* _TASK INSTRUCTIONS_
The data below is to be written out exactly, with no pictures.

══════════

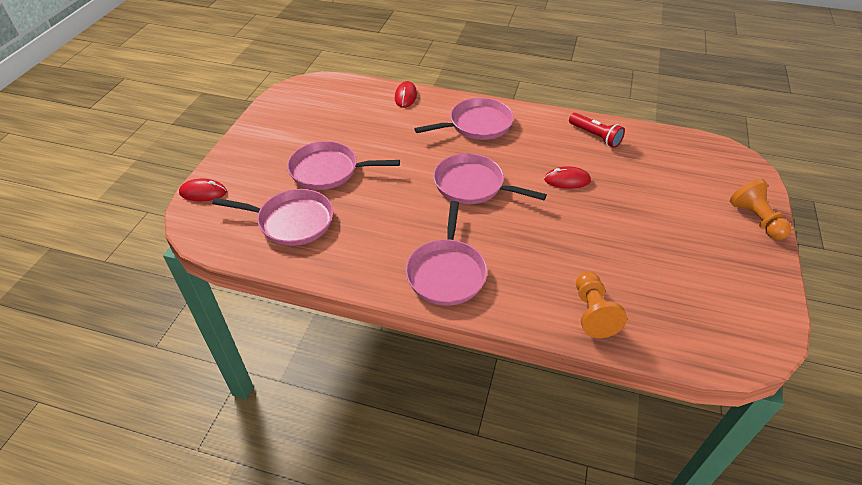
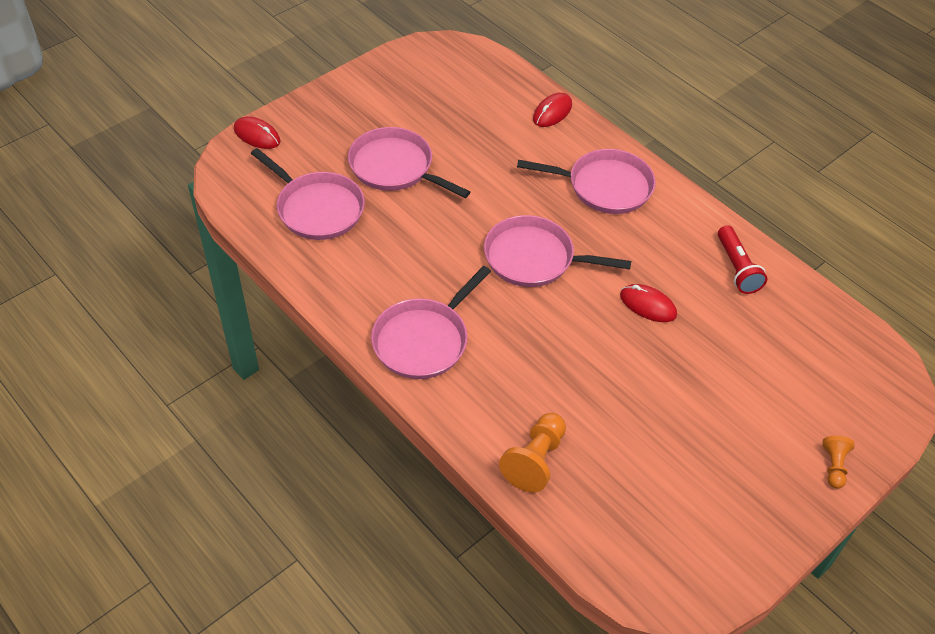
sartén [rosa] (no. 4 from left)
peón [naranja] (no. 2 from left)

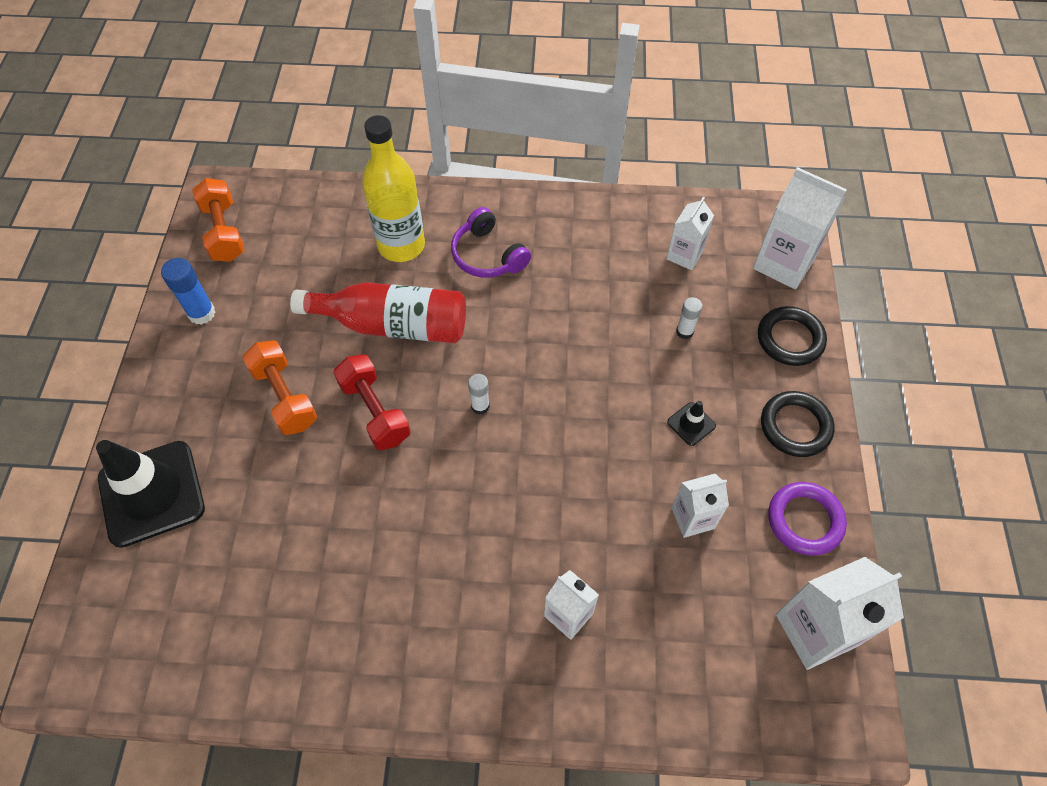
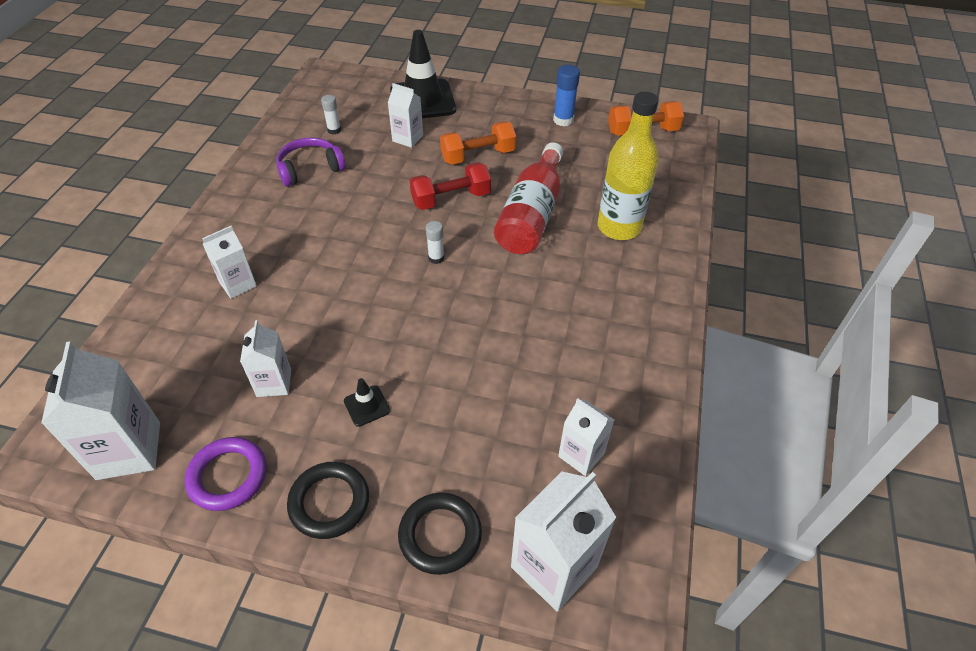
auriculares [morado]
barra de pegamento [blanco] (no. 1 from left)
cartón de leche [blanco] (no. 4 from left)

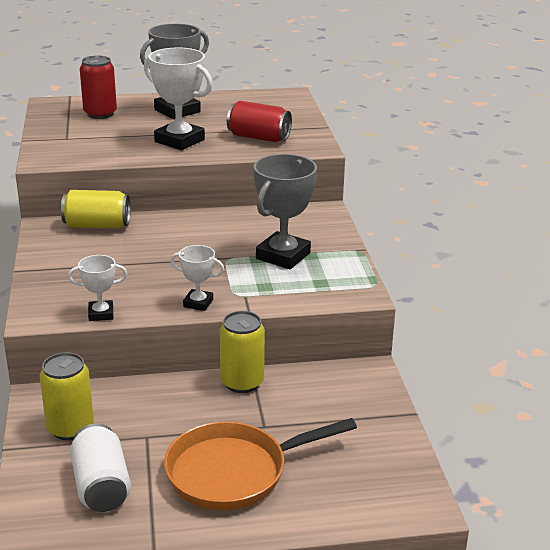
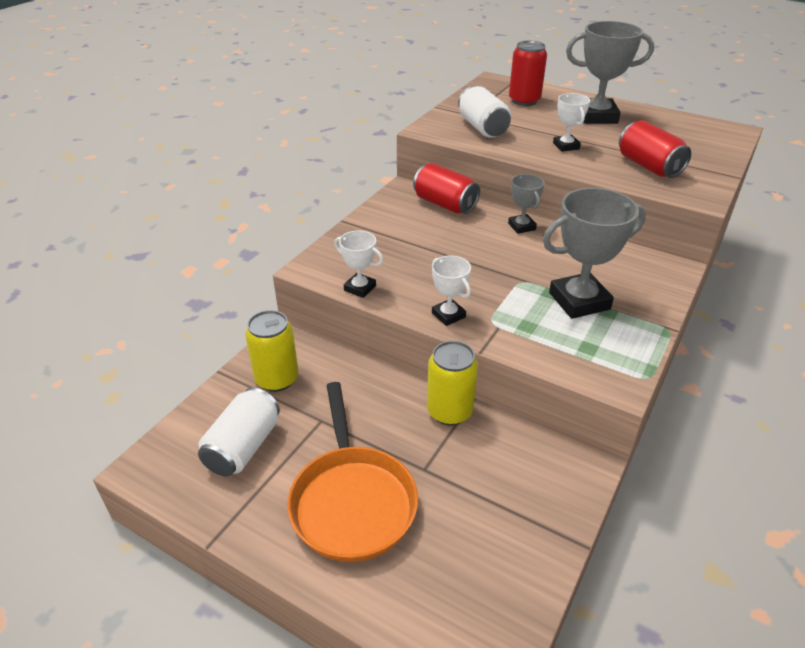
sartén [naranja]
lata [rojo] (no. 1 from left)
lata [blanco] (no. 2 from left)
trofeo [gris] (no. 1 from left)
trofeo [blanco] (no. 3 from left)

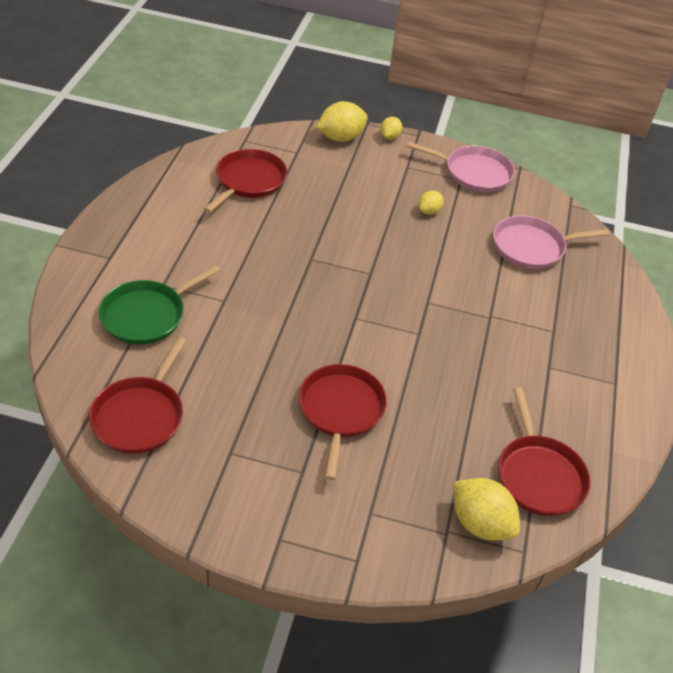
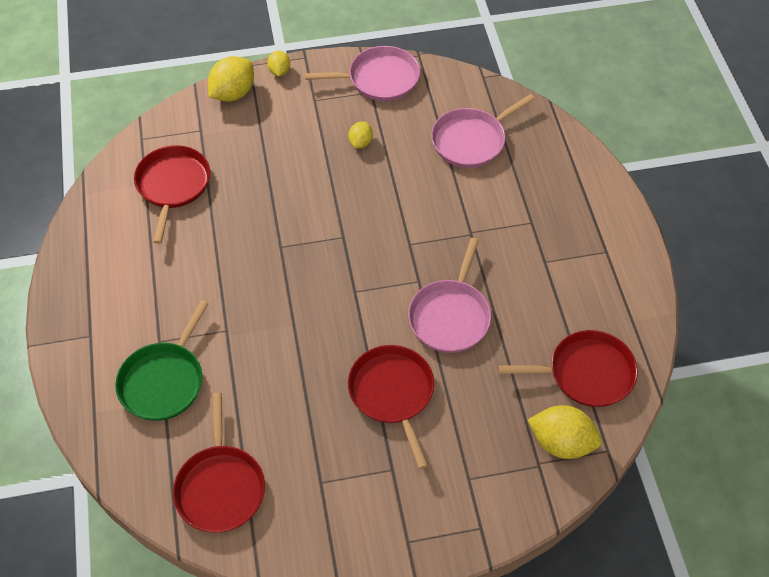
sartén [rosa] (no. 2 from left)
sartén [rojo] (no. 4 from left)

══════════

* _WRITTEN ANSWER_
sartén [rosa] (no. 4 from left)
peón [naranja] (no. 2 from left)

auriculares [morado]
barra de pegamento [blanco] (no. 1 from left)
cartón de leche [blanco] (no. 4 from left)

sartén [naranja]
lata [rojo] (no. 1 from left)
lata [blanco] (no. 2 from left)
trofeo [gris] (no. 1 from left)
trofeo [blanco] (no. 3 from left)

sartén [rosa] (no. 2 from left)
sartén [rojo] (no. 4 from left)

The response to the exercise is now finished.